## [Work request]
For this exercise, retype all the data exactly and exclude every image.

## [Image change detection data]
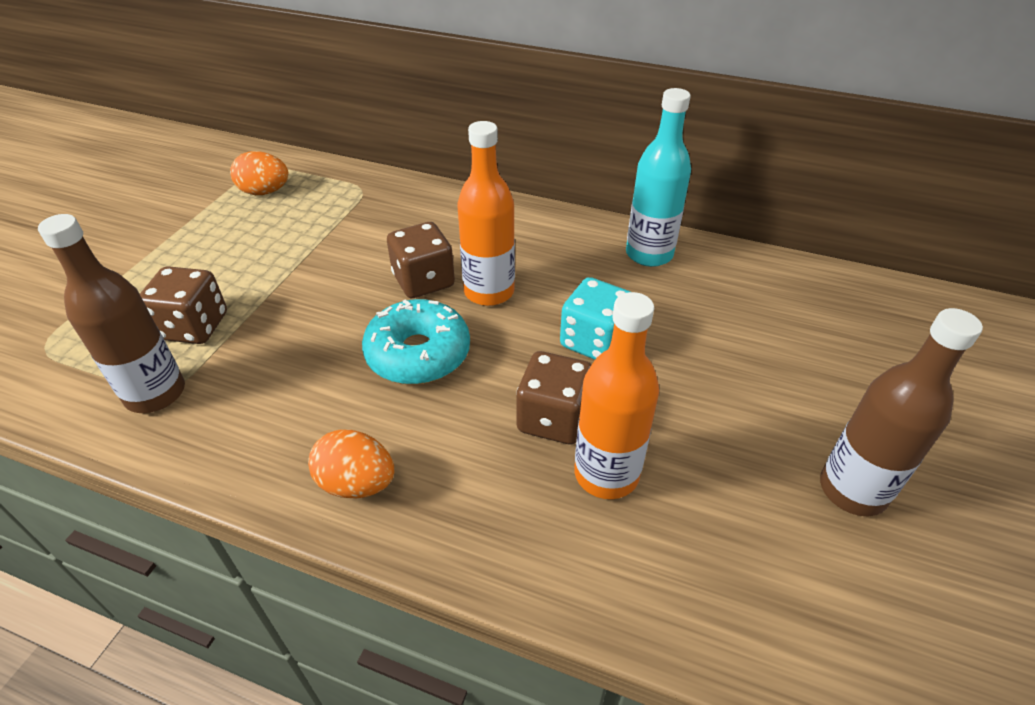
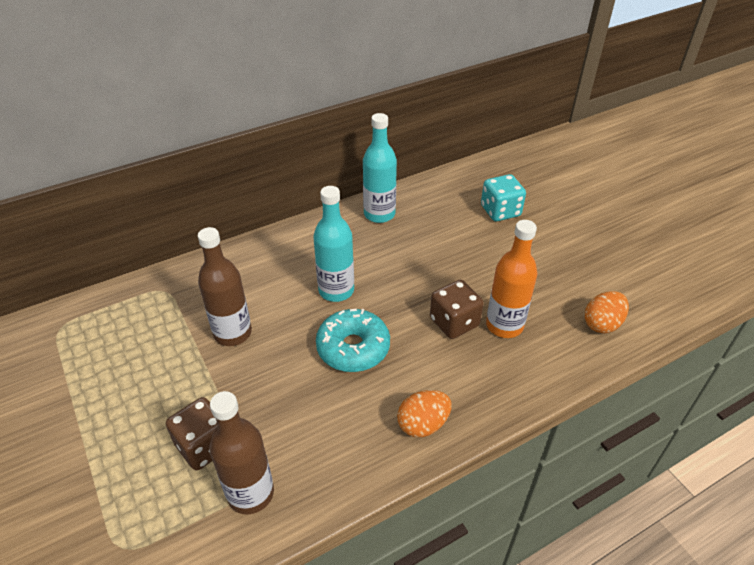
camera: 50 degrees left, 0 degrees up
(265, 192) = (95, 341): orange egg -> orange egg (602, 324)
(423, 281) = (294, 312): brown dice -> none
(489, 292) = (336, 290): orange bottle -> turquoise bottle
(594, 341) = (419, 275): turquoise dice -> turquoise dice (500, 211)
(852, 490) = (579, 257): brown bottle -> brown bottle (232, 333)

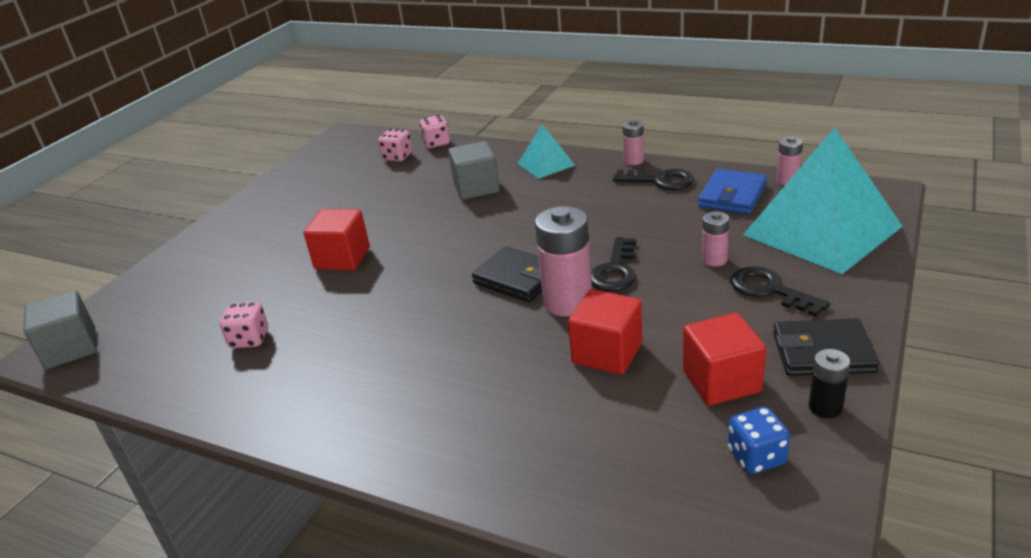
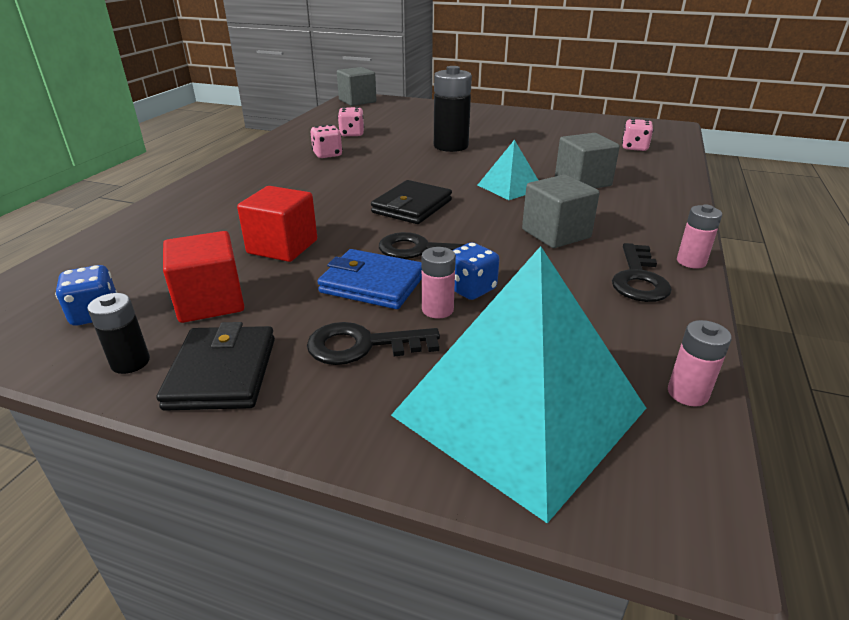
camera: 80 degrees right, 0 degrees up
(342, 258) = (451, 146): red cube -> black battery
(436, 143) = (674, 160): pink dice -> pink dice (327, 155)
(545, 164) = (652, 210): turquoise pyramid -> turquoise pyramid (510, 187)
(568, 302) = (368, 228): pink battery -> none
(586, 206) = (556, 234): none -> grey cube
(681, 246) = (470, 289): none -> blue dice
(732, 196) = (613, 334): blue wallet -> blue wallet (372, 284)
(770, 290) = (362, 345): black key -> black key turned 135 degrees counterclockwise

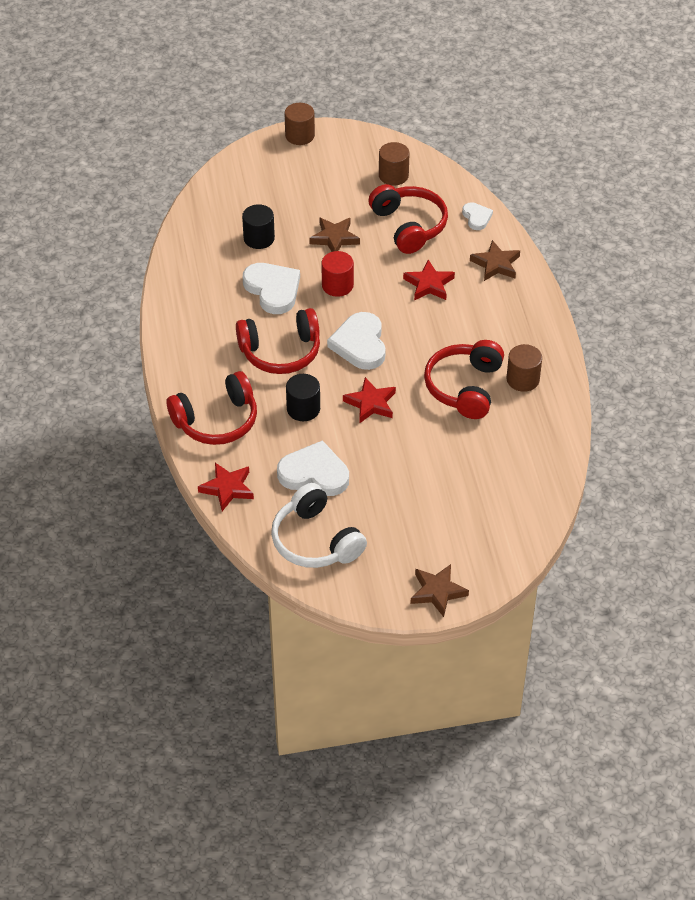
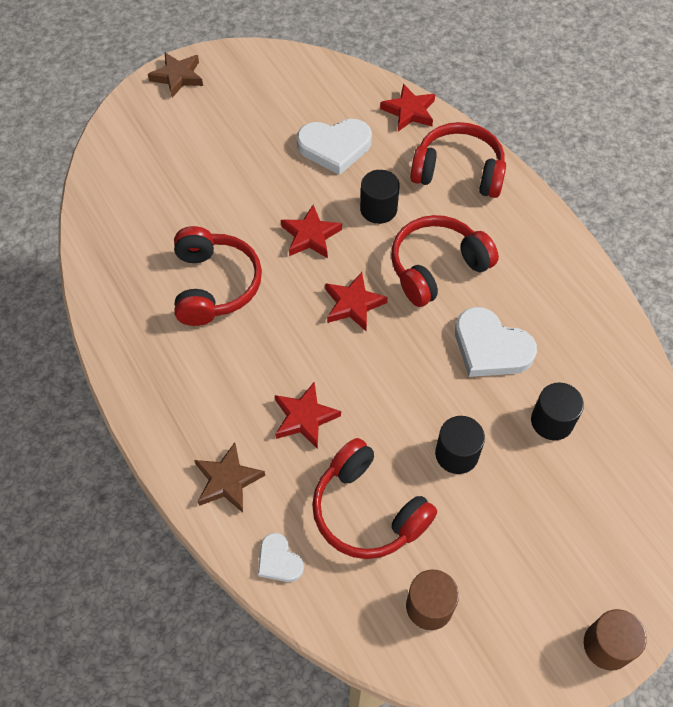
camera: 160 degrees right, 10 degrees up
(217, 421) = (458, 171): red headphones -> red headphones turned 60 degrees clockwise
(315, 541) = (305, 89): white headphones -> none
(334, 238) = (456, 454): brown star -> black cylinder
(337, 285) = (417, 379): red cylinder -> none
(360, 344) = (353, 304): white heart -> red star
(522, 379) = (150, 315): brown cylinder -> none

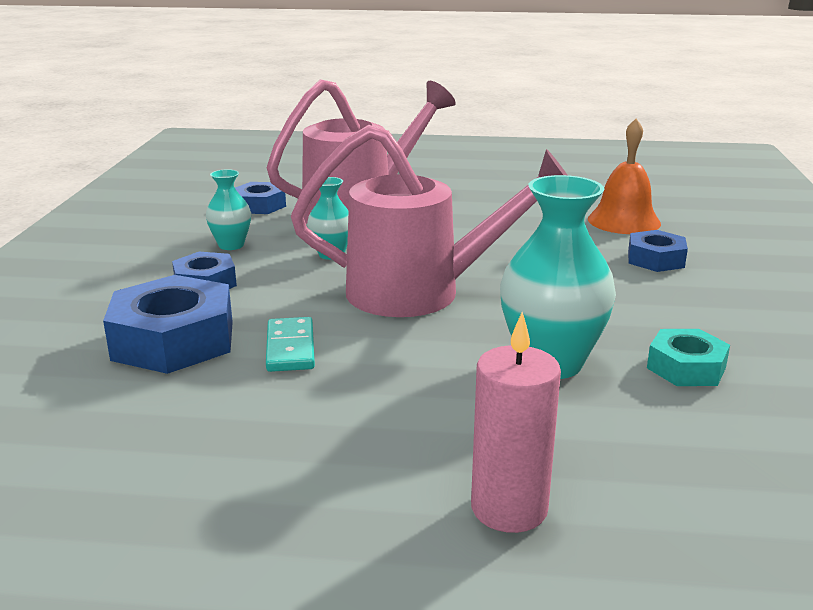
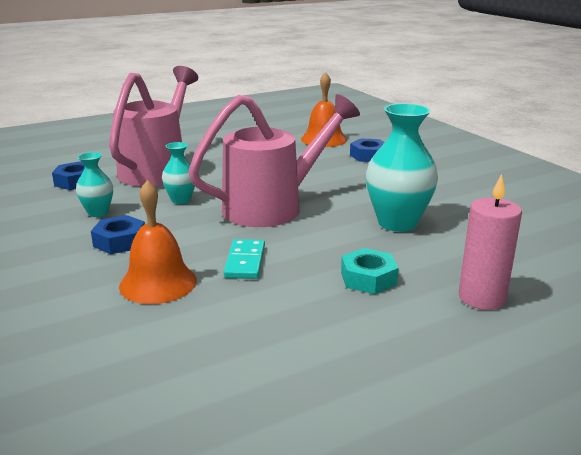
camera: 35 degrees left, 0 degrees up
(174, 340) = (158, 283): blue nut -> orange bell
(290, 348) = (245, 262): turquoise domino -> turquoise domino turned 45 degrees clockwise
(686, 368) = (458, 205): turquoise nut -> turquoise nut (368, 278)

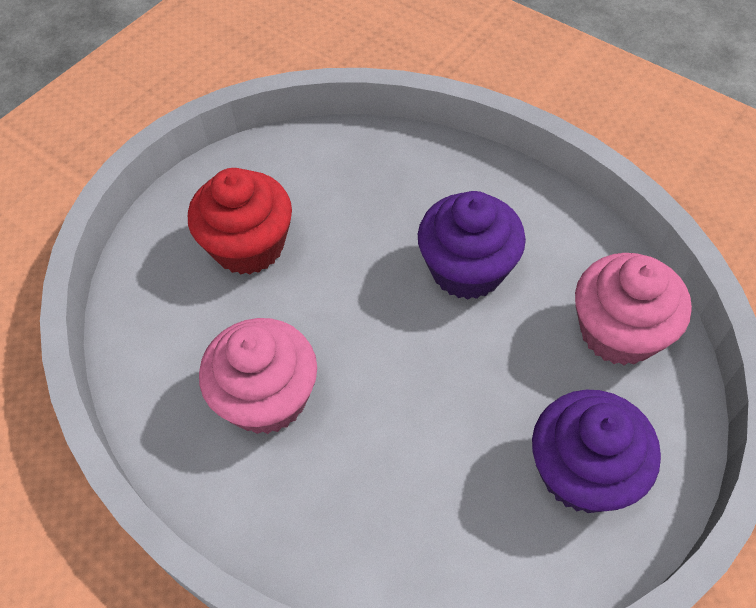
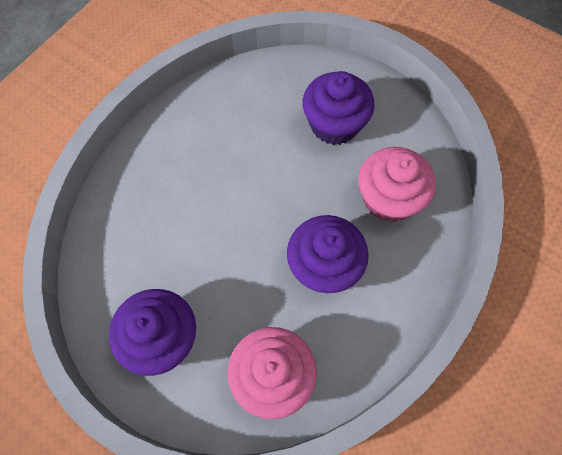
camera: 85 degrees right, 10 degrees up
(248, 246) = (334, 124): red cupcake -> purple cupcake
(267, 397) = (220, 147): pink cupcake -> pink cupcake (388, 199)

## [Task solution]
camera: 50 degrees left, 0 degrees up
(265, 192) = (95, 341): orange egg -> orange egg (602, 324)
(423, 281) = (294, 312): brown dice -> none
(489, 292) = (336, 290): orange bottle -> turquoise bottle
(594, 341) = (419, 275): turquoise dice -> turquoise dice (500, 211)
(852, 490) = (579, 257): brown bottle -> brown bottle (232, 333)

camera: 80 degrees right, 0 degrees up
(342, 258) = (451, 146): red cube -> black battery
(436, 143) = (674, 160): pink dice -> pink dice (327, 155)
(545, 164) = (652, 210): turquoise pyramid -> turquoise pyramid (510, 187)
(568, 302) = (368, 228): pink battery -> none
(586, 206) = (556, 234): none -> grey cube
(681, 246) = (470, 289): none -> blue dice
(732, 196) = (613, 334): blue wallet -> blue wallet (372, 284)
(770, 290) = (362, 345): black key -> black key turned 135 degrees counterclockwise

camera: 160 degrees right, 10 degrees up
(217, 421) = (458, 171): red headphones -> red headphones turned 60 degrees clockwise
(315, 541) = (305, 89): white headphones -> none
(334, 238) = (456, 454): brown star -> black cylinder
(337, 285) = (417, 379): red cylinder -> none
(360, 344) = (353, 304): white heart -> red star
(522, 379) = (150, 315): brown cylinder -> none

camera: 35 degrees left, 0 degrees up
(174, 340) = (158, 283): blue nut -> orange bell
(290, 348) = (245, 262): turquoise domino -> turquoise domino turned 45 degrees clockwise
(686, 368) = (458, 205): turquoise nut -> turquoise nut (368, 278)

camera: 85 degrees right, 10 degrees up
(248, 246) = (334, 124): red cupcake -> purple cupcake
(267, 397) = (220, 147): pink cupcake -> pink cupcake (388, 199)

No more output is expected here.